Prompt: Where the data below contains pictures, omit them; output the rest word for word.

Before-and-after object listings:
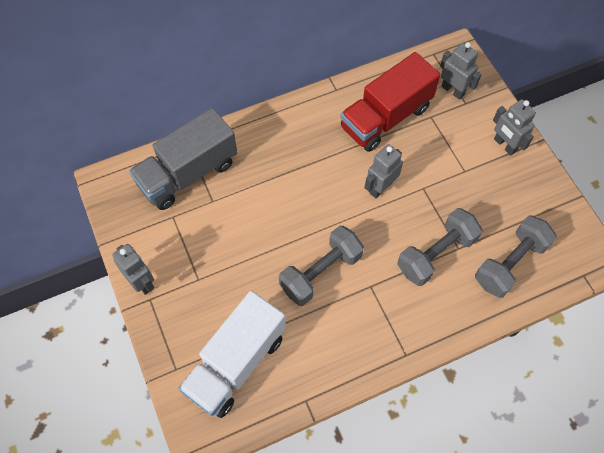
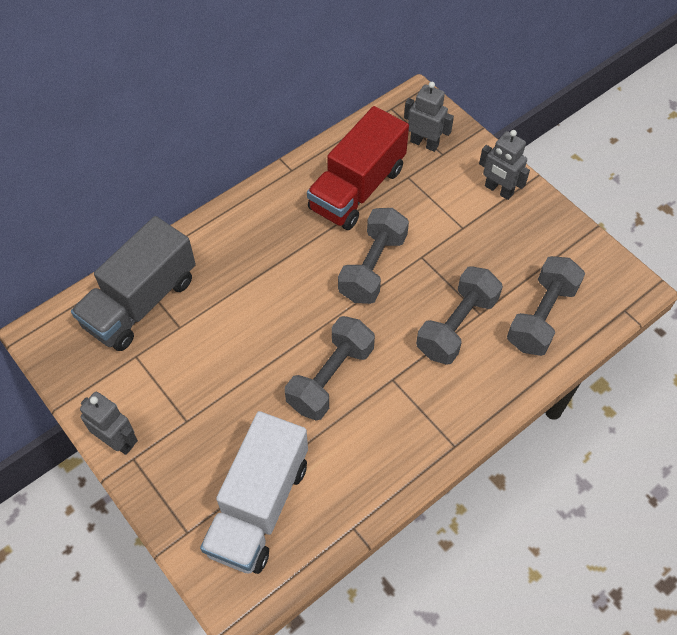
camera: 15 degrees left, 5 degrees down
grey robot [364,144,403,198] -> grey dumbbell [338,208,409,304]

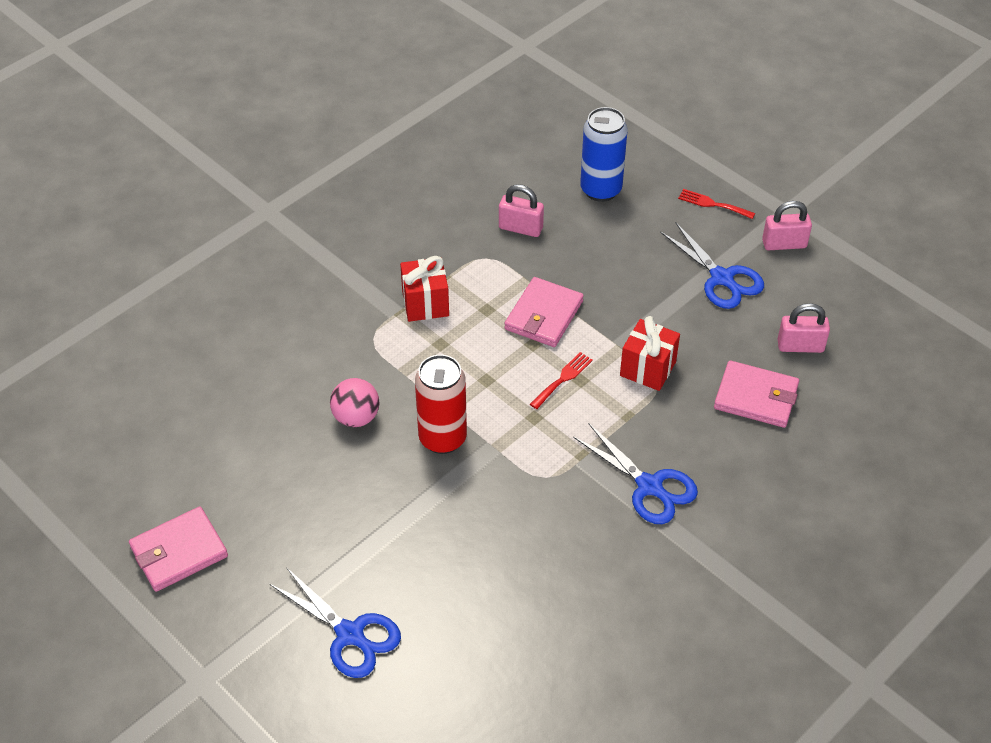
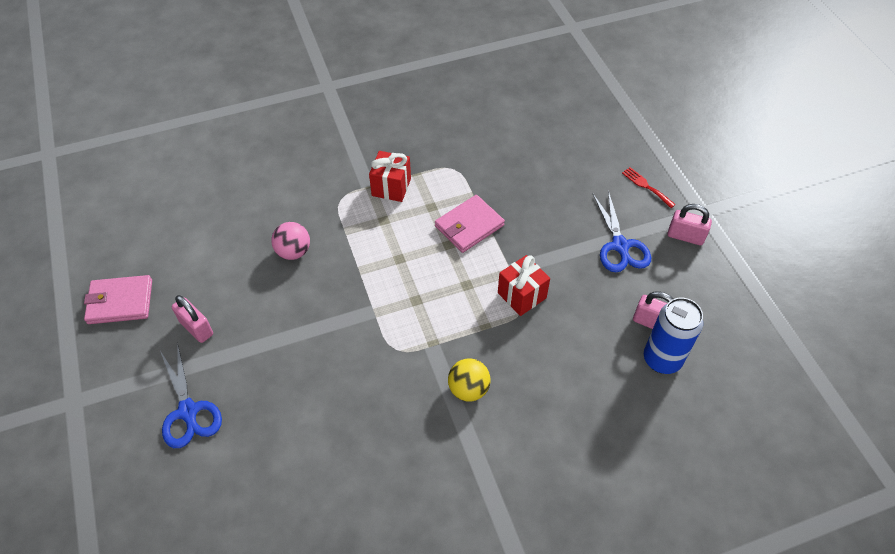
camera: 25 degrees right, 5 degrees up
red can [415,355,467,454] -> none
pink padlock [499,184,544,237] -> pink padlock moved to [172,295,213,343]
red fork [530,352,593,409] -> none
blue scissors [573,424,698,524] -> yellow ball [448,358,491,402]
blue can [580,107,628,202] -> blue can moved to [644,298,703,374]
pink wallet [714,360,799,428] -> none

Response area:
camera: 15 degrees left, 5 degrees down
grey robot [364,144,403,198] -> grey dumbbell [338,208,409,304]

camera: 25 degrees right, 5 degrees up
red can [415,355,467,454] -> none
pink padlock [499,184,544,237] -> pink padlock moved to [172,295,213,343]
red fork [530,352,593,409] -> none
blue scissors [573,424,698,524] -> yellow ball [448,358,491,402]
blue can [580,107,628,202] -> blue can moved to [644,298,703,374]
pink wallet [714,360,799,428] -> none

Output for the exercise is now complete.